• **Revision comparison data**
[Start of section]
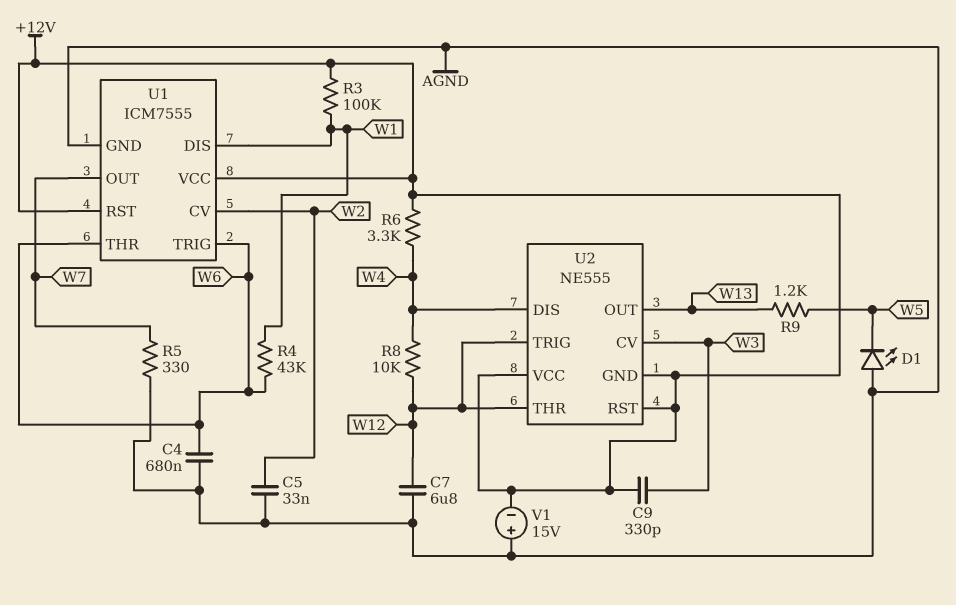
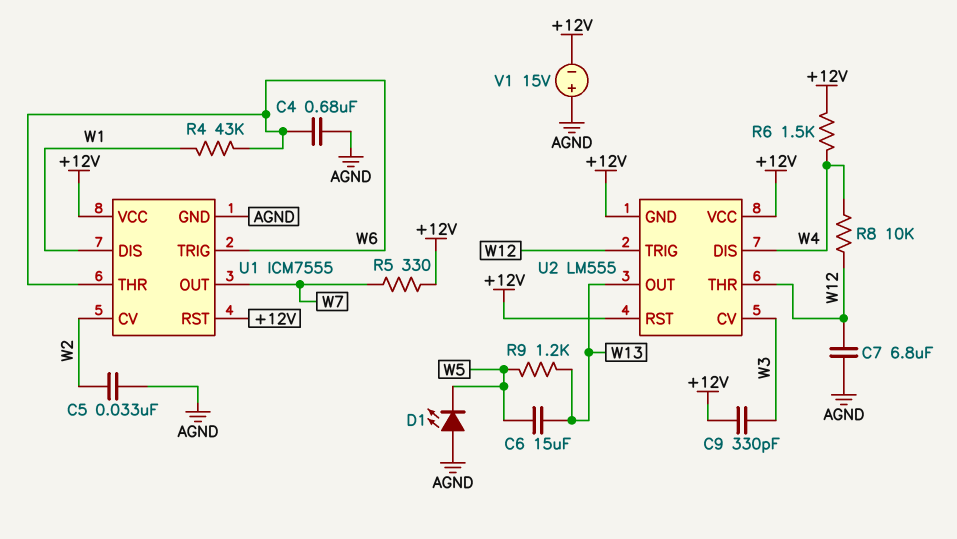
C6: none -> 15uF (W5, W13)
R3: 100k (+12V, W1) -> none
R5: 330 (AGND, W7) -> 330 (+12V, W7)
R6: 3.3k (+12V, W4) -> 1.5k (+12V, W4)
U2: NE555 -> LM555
[End of section]
[Start of section]
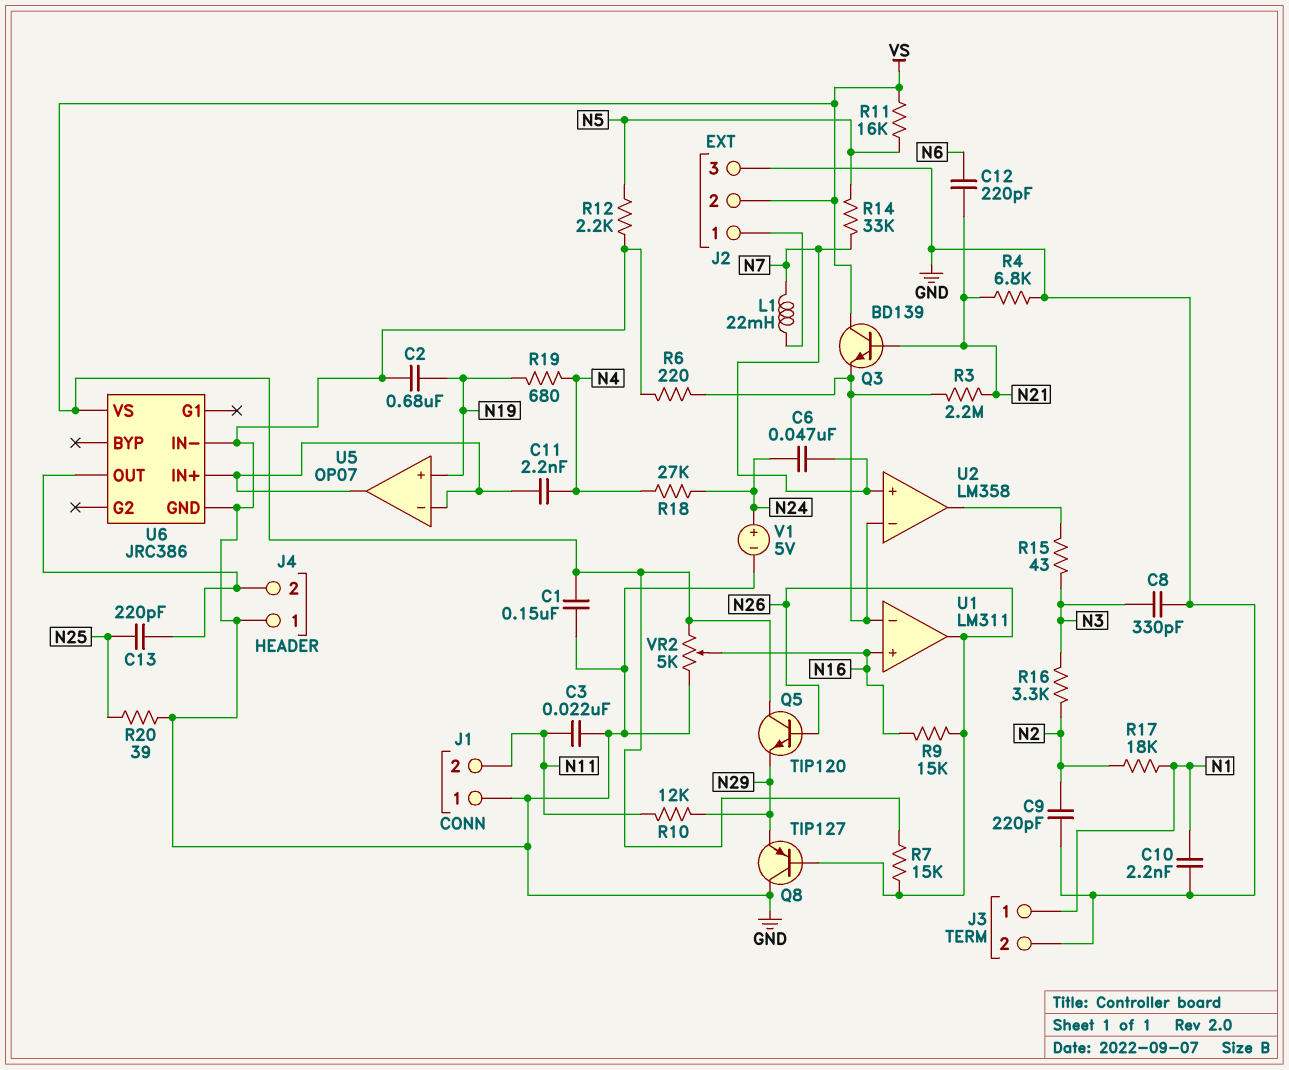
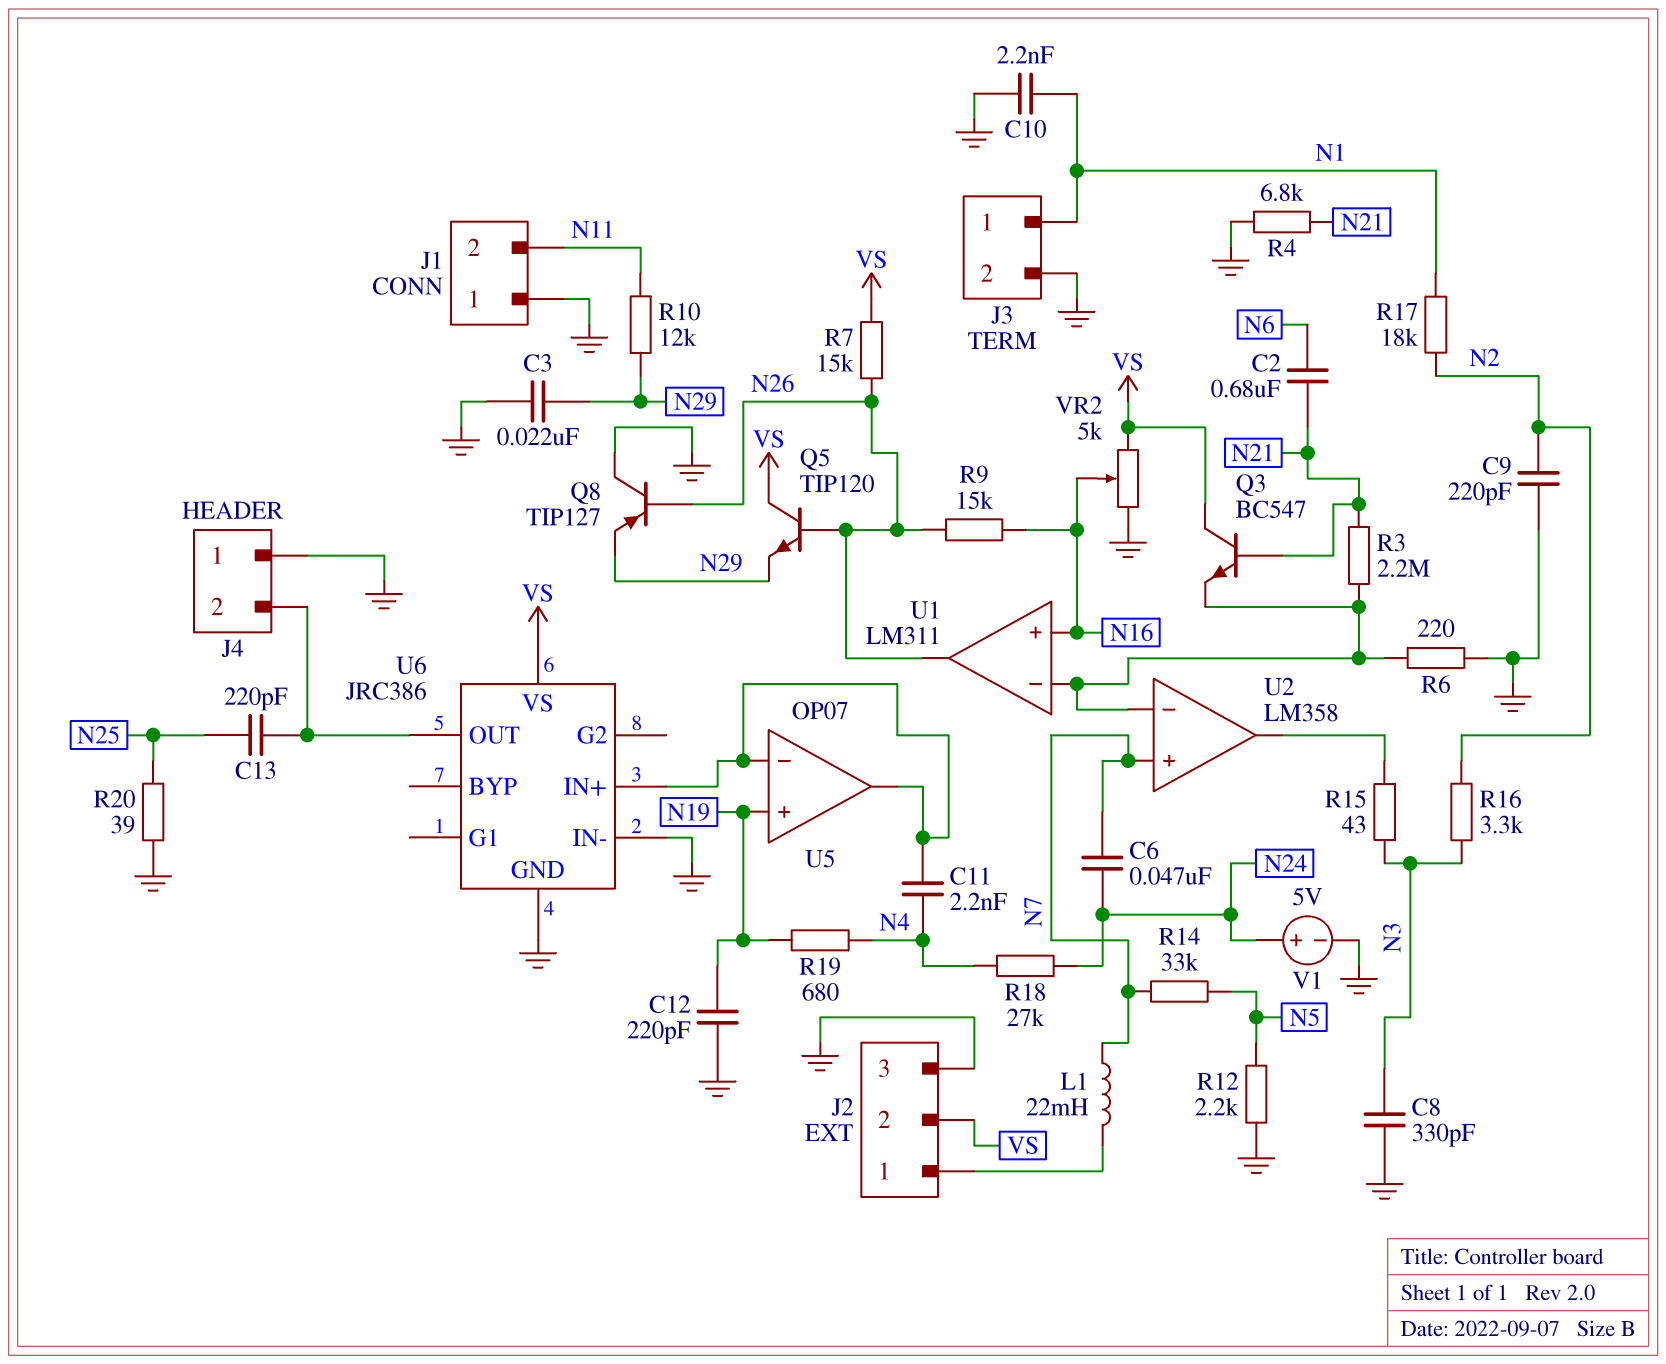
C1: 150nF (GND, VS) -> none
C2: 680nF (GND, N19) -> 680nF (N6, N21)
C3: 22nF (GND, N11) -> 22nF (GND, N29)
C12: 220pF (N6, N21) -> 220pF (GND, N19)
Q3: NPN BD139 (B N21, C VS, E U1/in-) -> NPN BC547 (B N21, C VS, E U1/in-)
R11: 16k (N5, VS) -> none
[End of section]
• **Exercise directions**
Above are some records; copy exactly the lines from the one with "C6: none -> 15uF (W5, W13)" through the one with "U2: NE555 -> LM555", both included, and no others.

• **Reply to the exercise**
C6: none -> 15uF (W5, W13)
R3: 100k (+12V, W1) -> none
R5: 330 (AGND, W7) -> 330 (+12V, W7)
R6: 3.3k (+12V, W4) -> 1.5k (+12V, W4)
U2: NE555 -> LM555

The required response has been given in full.